■ The task
Leaving out all pictures, return exactly the lines from the one that contains "red ruler: 5 -> 6" through the end of the data below.

Segment Start: Material provided

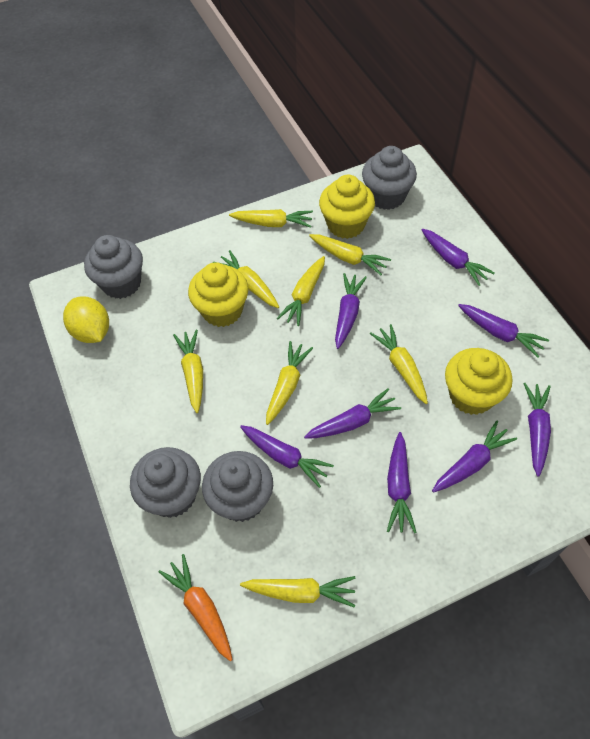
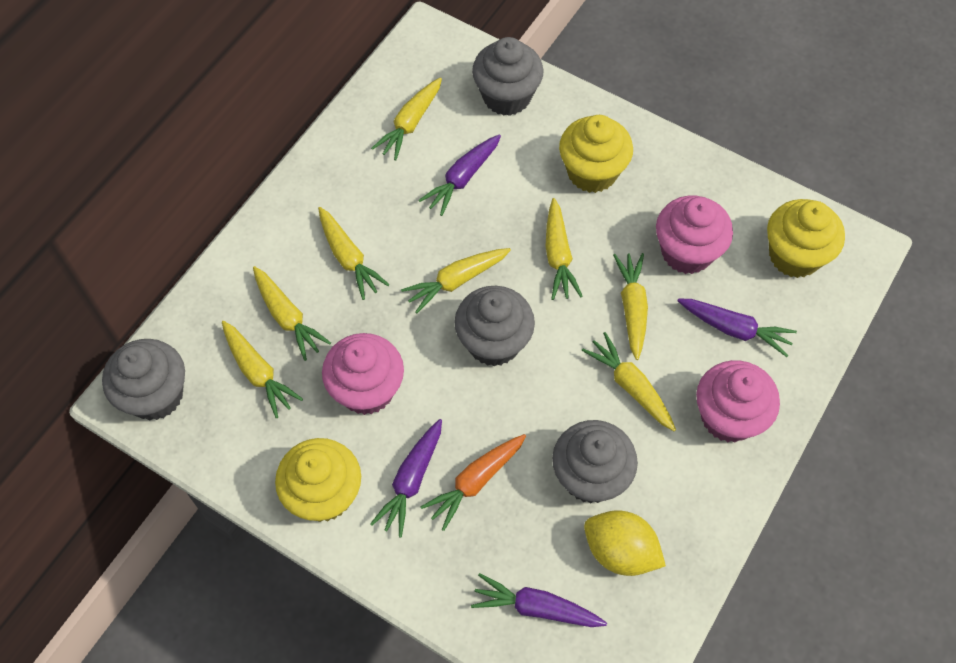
pink cupcake: 0 -> 3
purple carrot: 8 -> 4

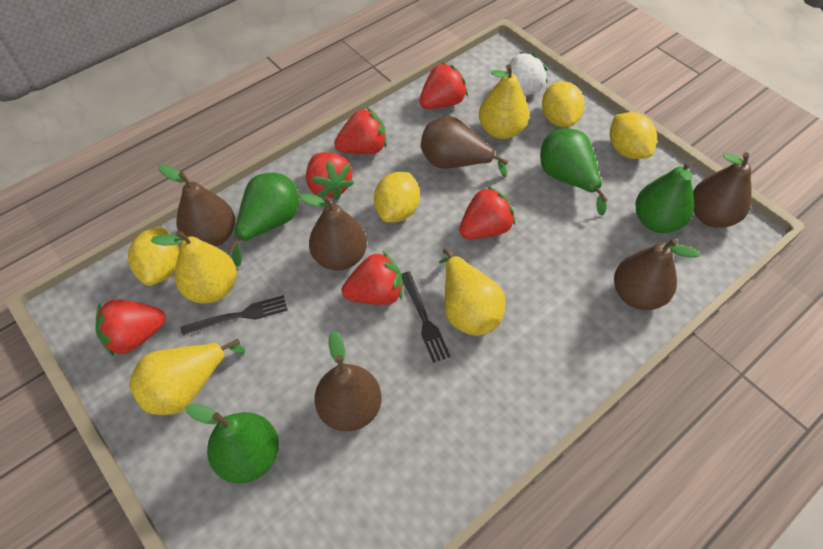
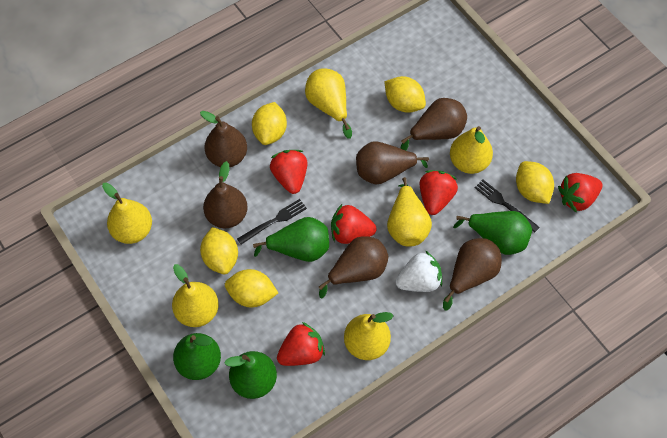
red strawberry: 6 -> 5
yellow lemon: 4 -> 5
yellow pear: 4 -> 6

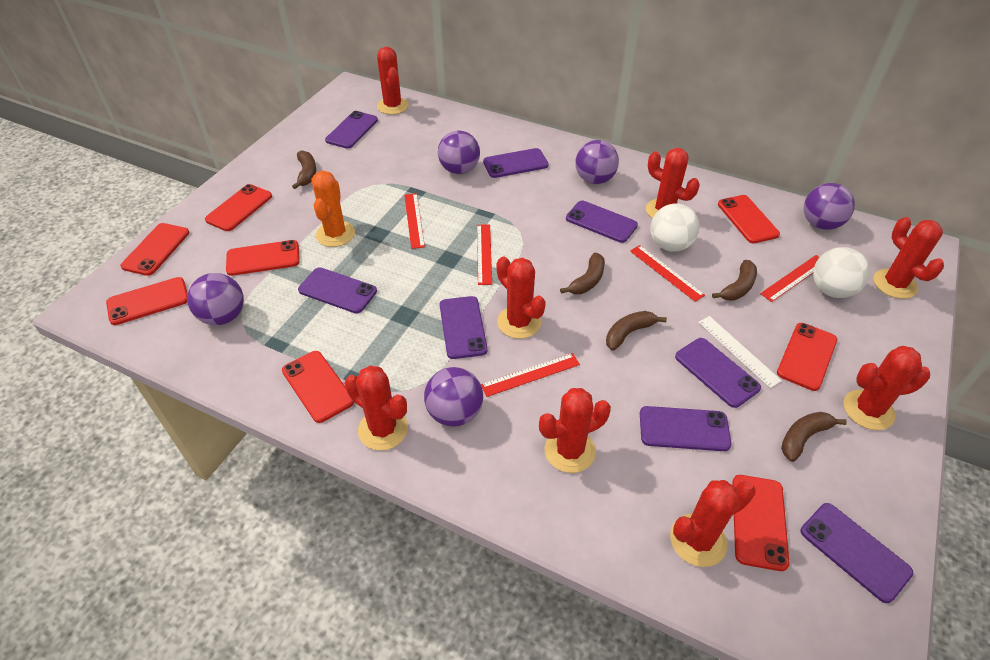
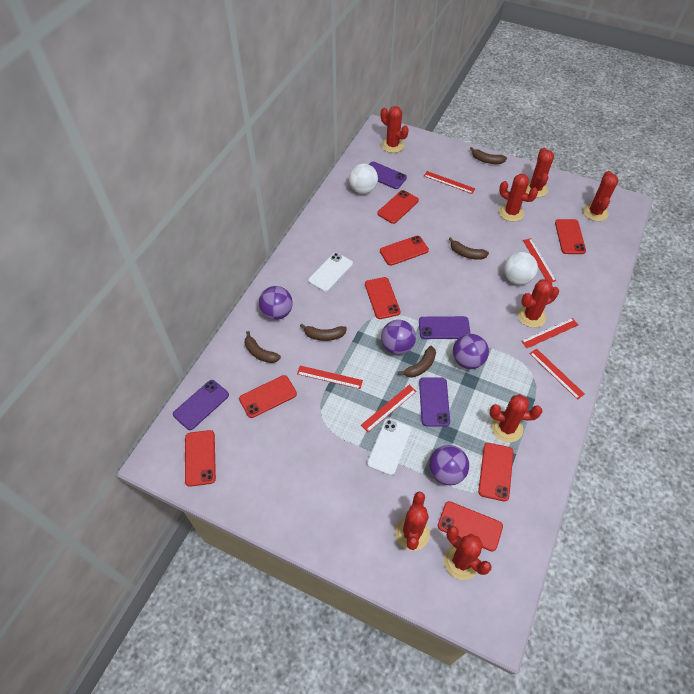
orange cactus: 1 -> 0
purple ball: 5 -> 4
purple phone: 8 -> 4
red ruler: 5 -> 6
white phone: 0 -> 2
white ruler: 1 -> 0

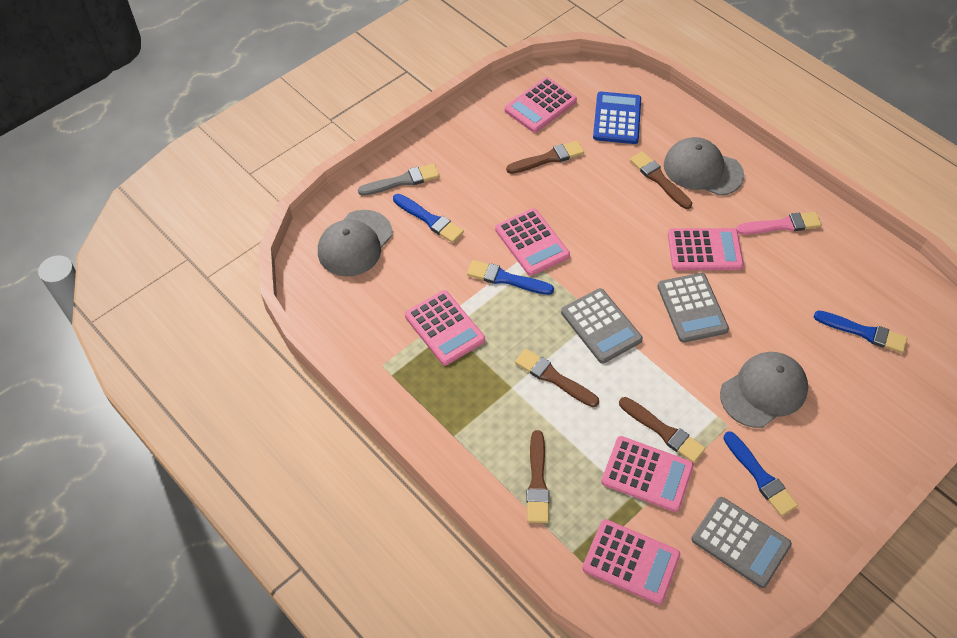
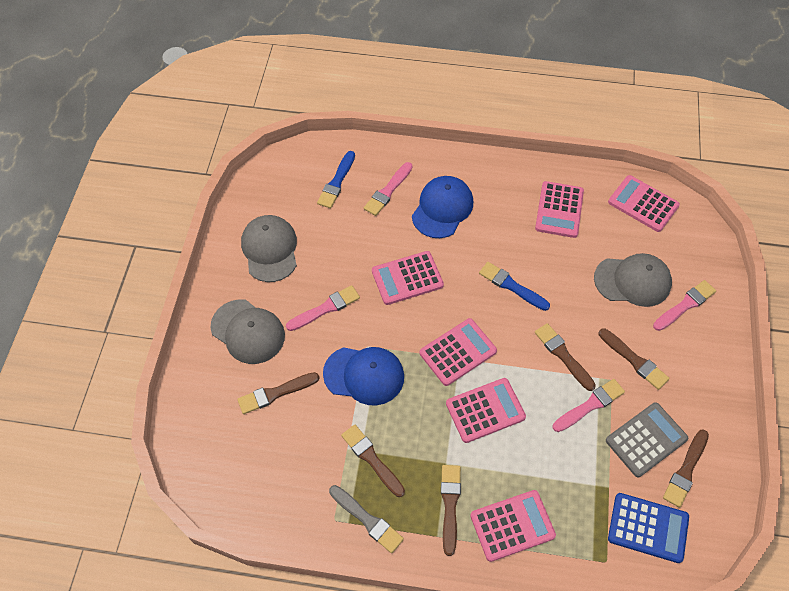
blue brush: 4 -> 2
blue cap: 0 -> 2
brown brush: 5 -> 6
grey calculator: 3 -> 1
pink brush: 1 -> 4

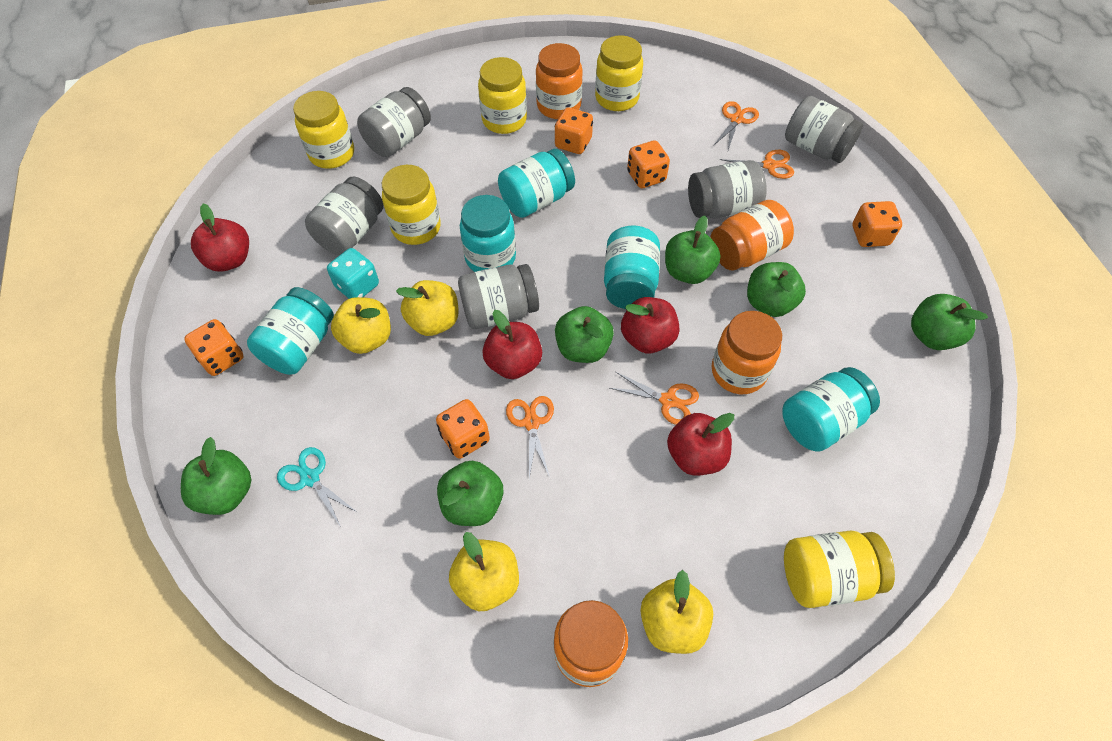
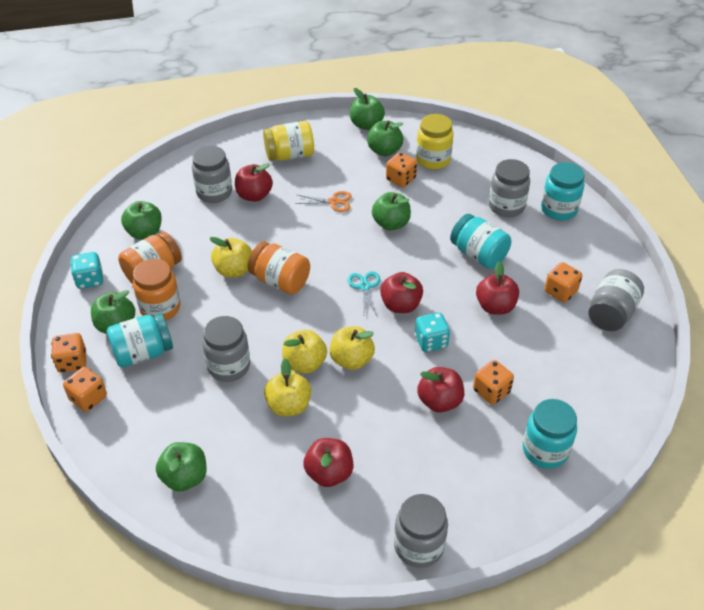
orange jar: 4 -> 3
orange scissors: 4 -> 1
red apple: 4 -> 5
turquoise dice: 1 -> 2
turquoise jar: 5 -> 4
yellow jar: 5 -> 2

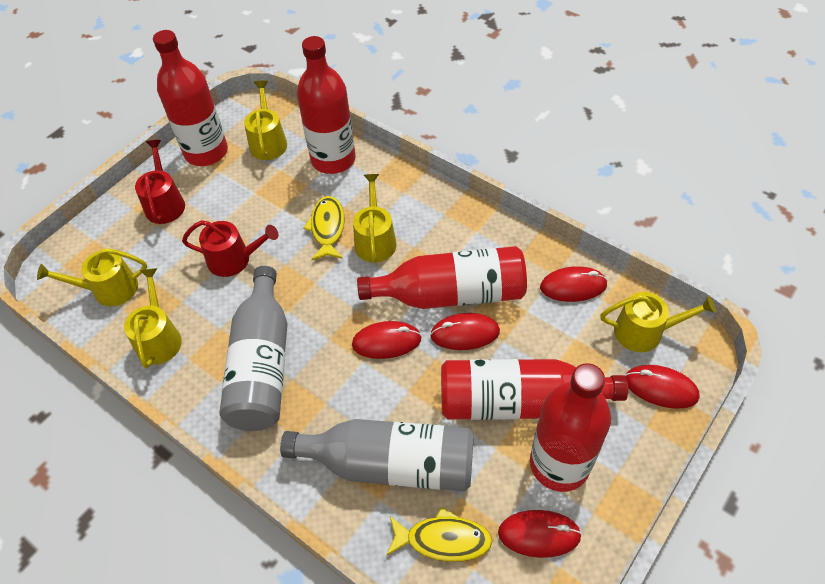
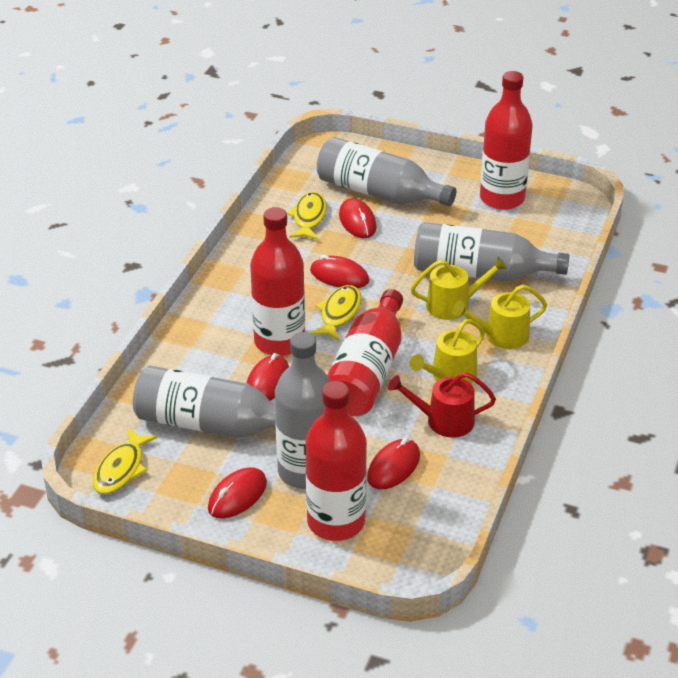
grey bottle: 2 -> 4
red bottle: 5 -> 4
red watering can: 2 -> 1
yellow fish: 2 -> 3
yellow watering can: 5 -> 3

Segment End: Material provided

■ Response to this exercise
red ruler: 5 -> 6
white phone: 0 -> 2
white ruler: 1 -> 0

blue brush: 4 -> 2
blue cap: 0 -> 2
brown brush: 5 -> 6
grey calculator: 3 -> 1
pink brush: 1 -> 4

orange jar: 4 -> 3
orange scissors: 4 -> 1
red apple: 4 -> 5
turquoise dice: 1 -> 2
turquoise jar: 5 -> 4
yellow jar: 5 -> 2

grey bottle: 2 -> 4
red bottle: 5 -> 4
red watering can: 2 -> 1
yellow fish: 2 -> 3
yellow watering can: 5 -> 3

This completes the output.